## Task instructions
Print the data below exactly, but only the lines from the one containing "blue phone: [195,318,284,363]" down to the one containing "red pencil: [203,106,295,145]", inclusive.

───── Records to use

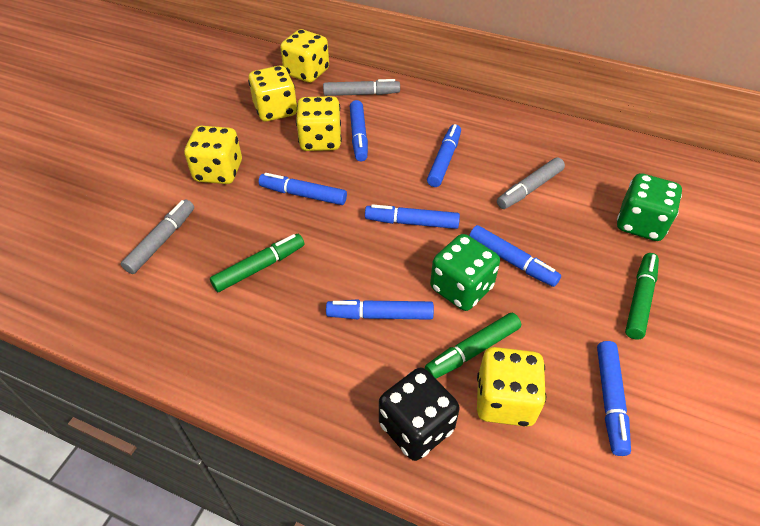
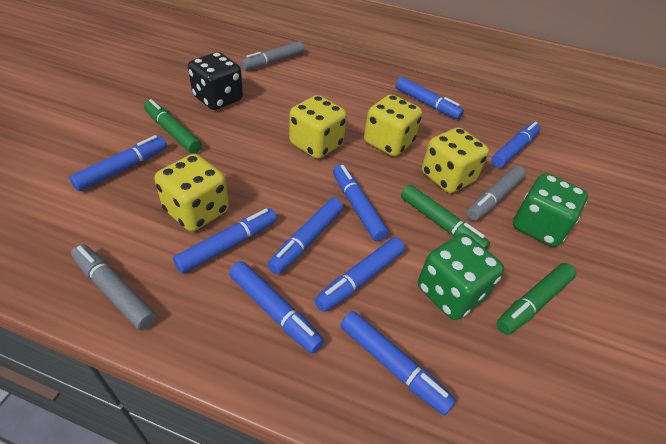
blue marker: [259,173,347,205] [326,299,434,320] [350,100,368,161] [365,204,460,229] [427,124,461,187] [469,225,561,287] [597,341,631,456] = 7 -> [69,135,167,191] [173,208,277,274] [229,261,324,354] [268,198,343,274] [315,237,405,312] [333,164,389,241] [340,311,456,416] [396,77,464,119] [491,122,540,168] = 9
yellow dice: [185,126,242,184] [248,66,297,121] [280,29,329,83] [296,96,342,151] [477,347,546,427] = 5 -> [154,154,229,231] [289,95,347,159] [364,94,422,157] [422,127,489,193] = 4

──────────
───── Records to use

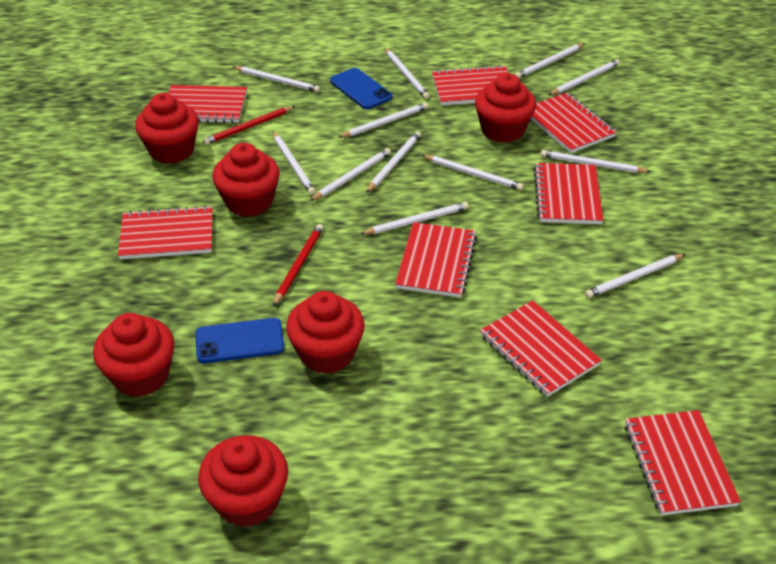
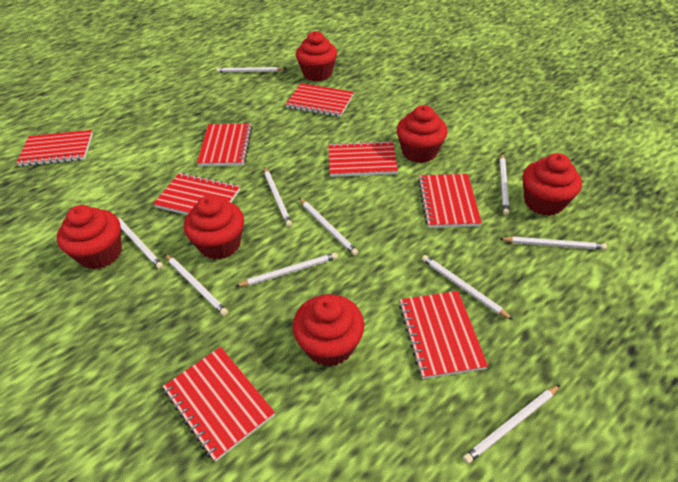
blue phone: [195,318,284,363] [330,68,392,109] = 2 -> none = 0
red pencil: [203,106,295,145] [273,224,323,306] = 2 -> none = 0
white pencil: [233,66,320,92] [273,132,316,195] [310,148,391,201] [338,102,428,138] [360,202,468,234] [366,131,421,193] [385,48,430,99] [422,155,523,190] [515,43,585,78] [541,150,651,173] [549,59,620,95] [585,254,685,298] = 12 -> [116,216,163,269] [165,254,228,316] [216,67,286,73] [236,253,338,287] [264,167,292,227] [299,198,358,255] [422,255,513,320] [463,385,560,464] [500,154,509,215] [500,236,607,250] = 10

──────────

## Written reply
blue phone: [195,318,284,363] [330,68,392,109] = 2 -> none = 0
red pencil: [203,106,295,145] [273,224,323,306] = 2 -> none = 0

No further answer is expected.